PROBLEM TO WORK ON: Pick the lines holding the string "right" out of the records and copy them.

DATA SUPPLIED:

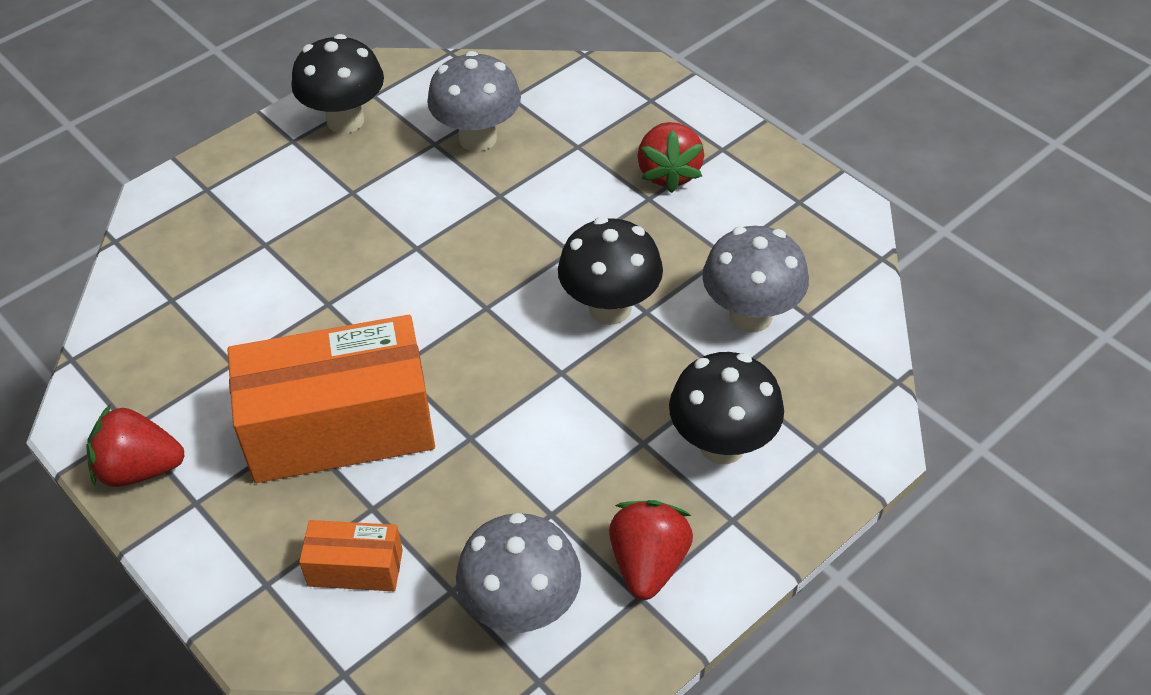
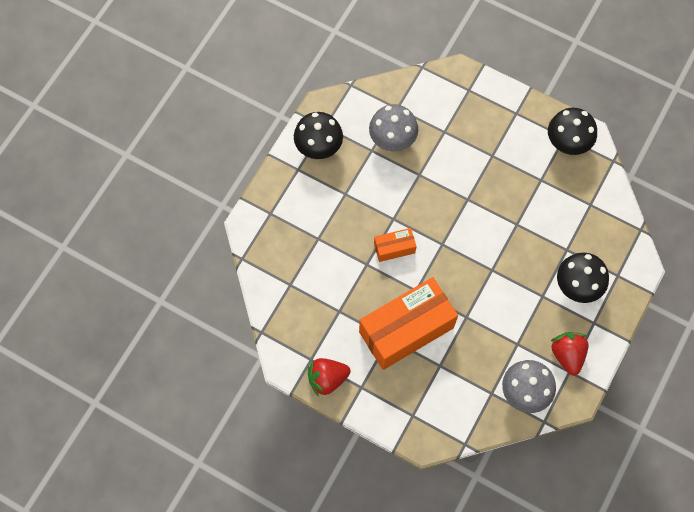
camera: 20 degrees left, 20 degrees up
(355, 568) = (446, 396): orange box -> orange box (394, 248)
(610, 308) = (500, 227): black mushroom -> black mushroom (567, 144)
(669, 173) = (496, 137): red strawberry -> none
(750, 316) = (565, 212): grey mushroom -> none

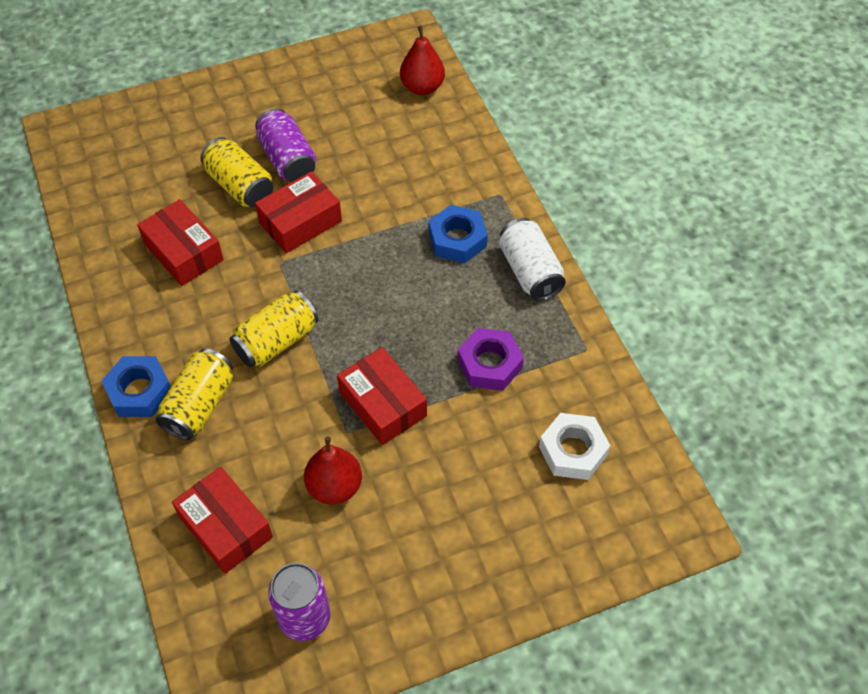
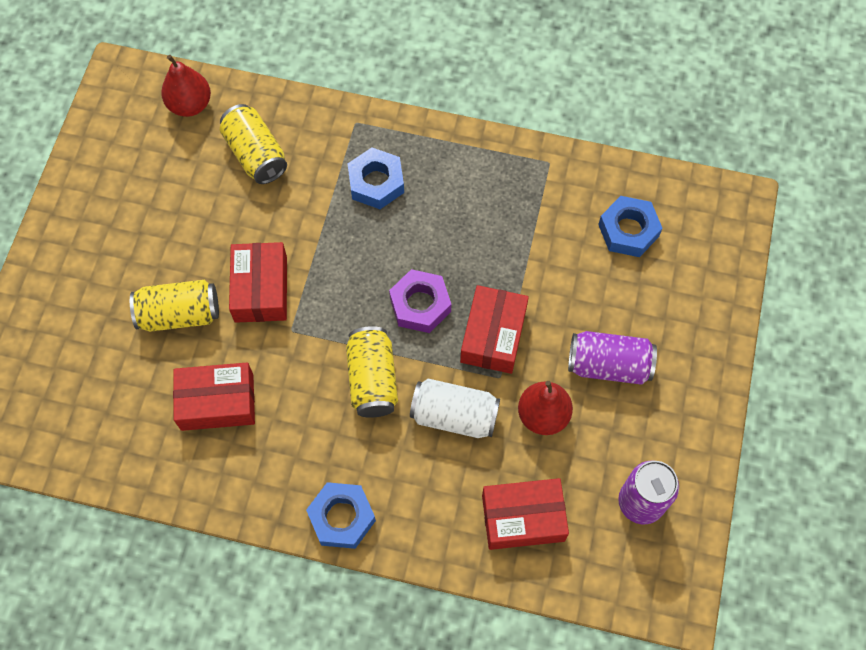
camera: 55 degrees left, 10 degrees up
(200, 405) = (392, 475): yellow can -> yellow can (255, 154)
(287, 159) = (181, 258): purple can -> purple can (608, 365)
(383, 404) = (493, 335): red box -> red box turned 75 degrees counterclockwise
(489, 364) = (513, 237): purple nut -> purple nut (420, 305)
(530, 271) = (448, 152): white can -> white can (454, 415)
(573, 451) = (628, 230): white nut -> blue nut

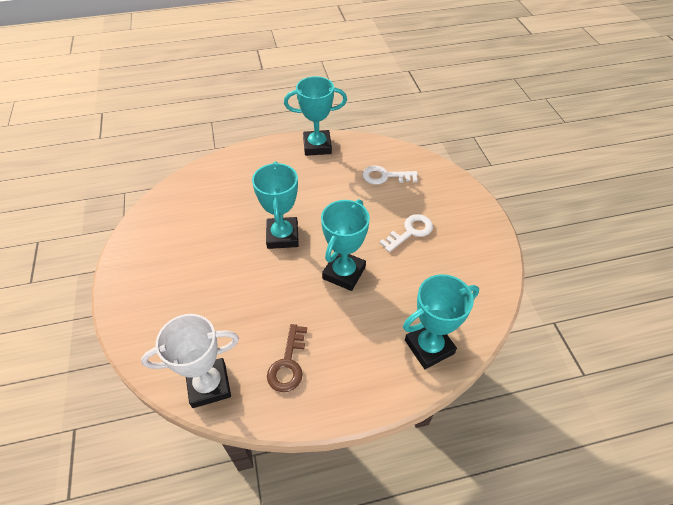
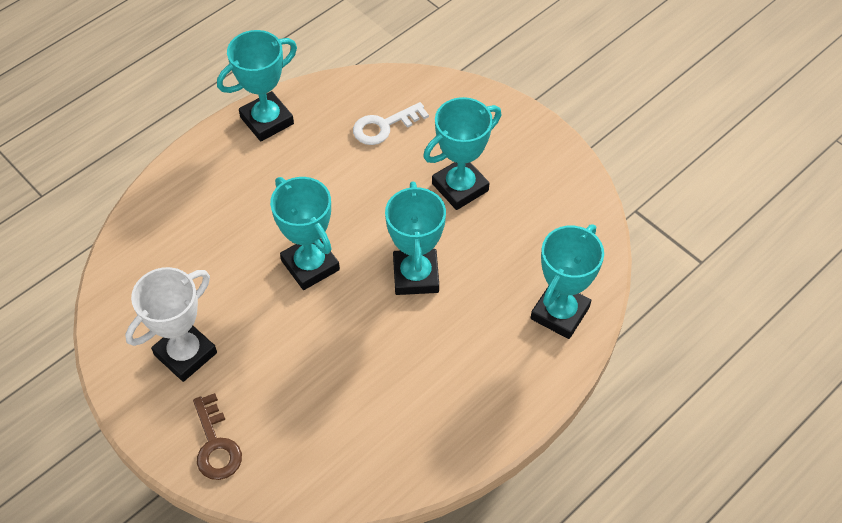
camera: 30 degrees left, 5 degrees up
(209, 385) = (353, 476): white trophy -> white trophy (185, 354)
(288, 364) = (423, 408): brown key -> brown key (215, 445)
(410, 231) = (460, 187): white key -> turquoise trophy

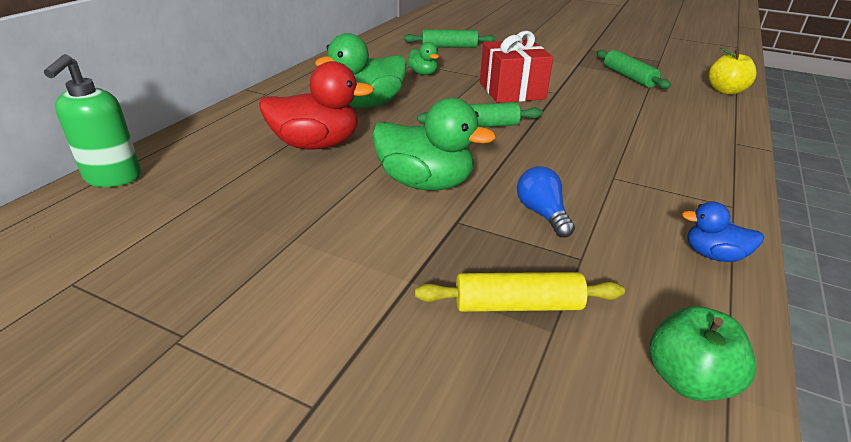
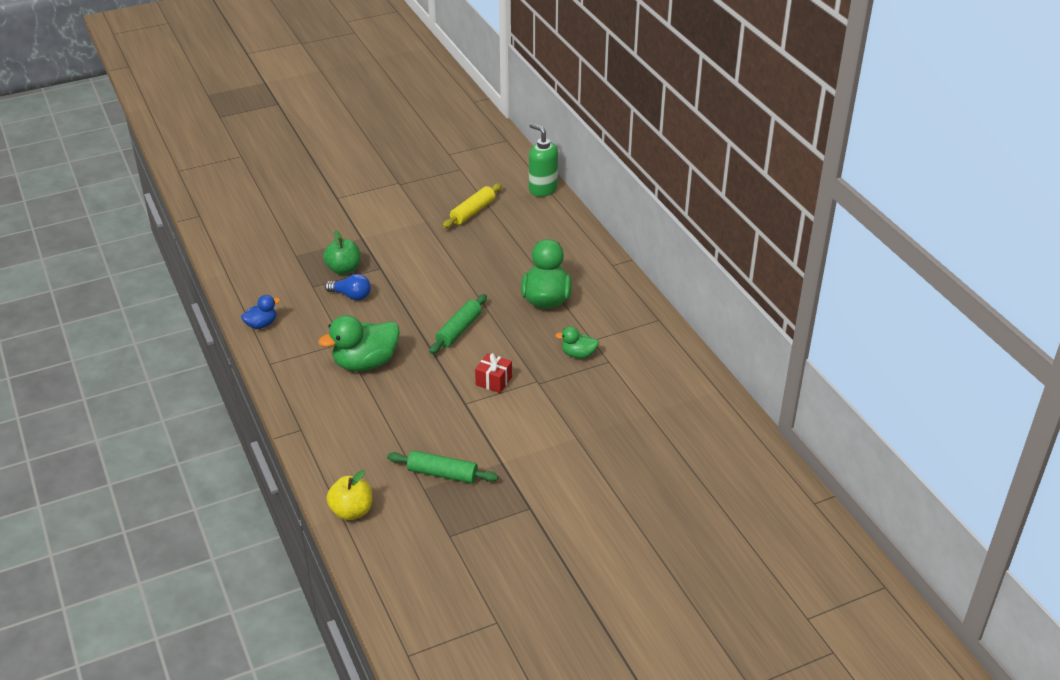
camera: 130 degrees right, 5 degrees up
(316, 144) = (509, 257): red duck -> none
(425, 183) = (422, 275): green duck -> green duck (365, 363)
(449, 47) = (632, 407): green rolling pin -> none
(512, 91) = (493, 381): red gift -> red gift, size x0.54
(517, 305) = (315, 254): yellow rolling pin -> yellow rolling pin (472, 212)
(688, 380) = (241, 268): green apple -> green apple (344, 269)

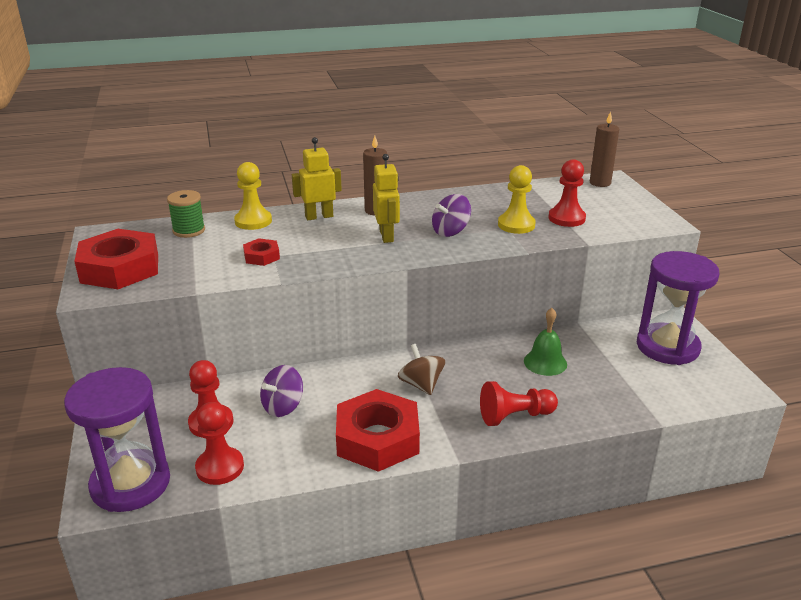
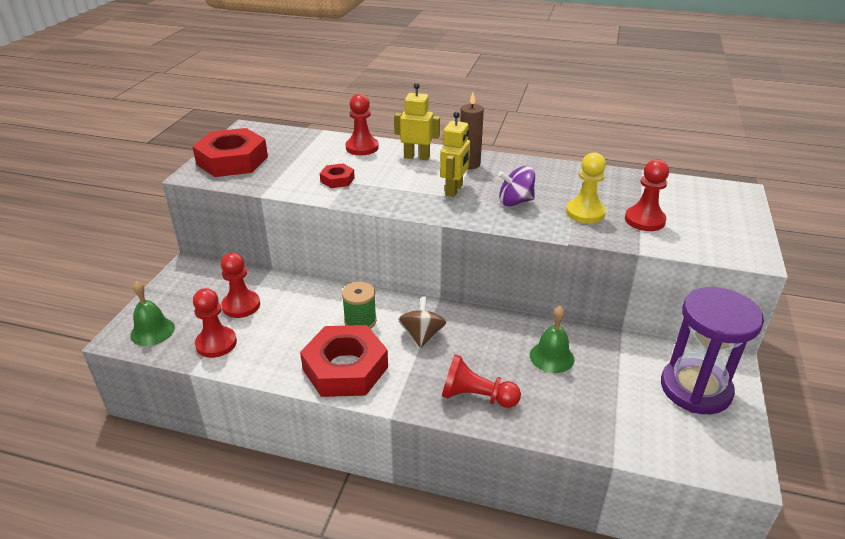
camera: 30 degrees right, 5 degrees up
(130, 484) = (152, 331): purple hourglass -> green bell
(189, 230) = (308, 143): green spool -> green spool (360, 321)
(253, 221) = (362, 147): yellow pawn -> red pawn
(283, 407) = (300, 312): purple spinning top -> none
(600, 183) = (722, 192): brown candle -> none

OUTPUT FOR THIS TASK:
camera: 130 degrees right, 5 degrees up
camera: 30 degrees right, 5 degrees up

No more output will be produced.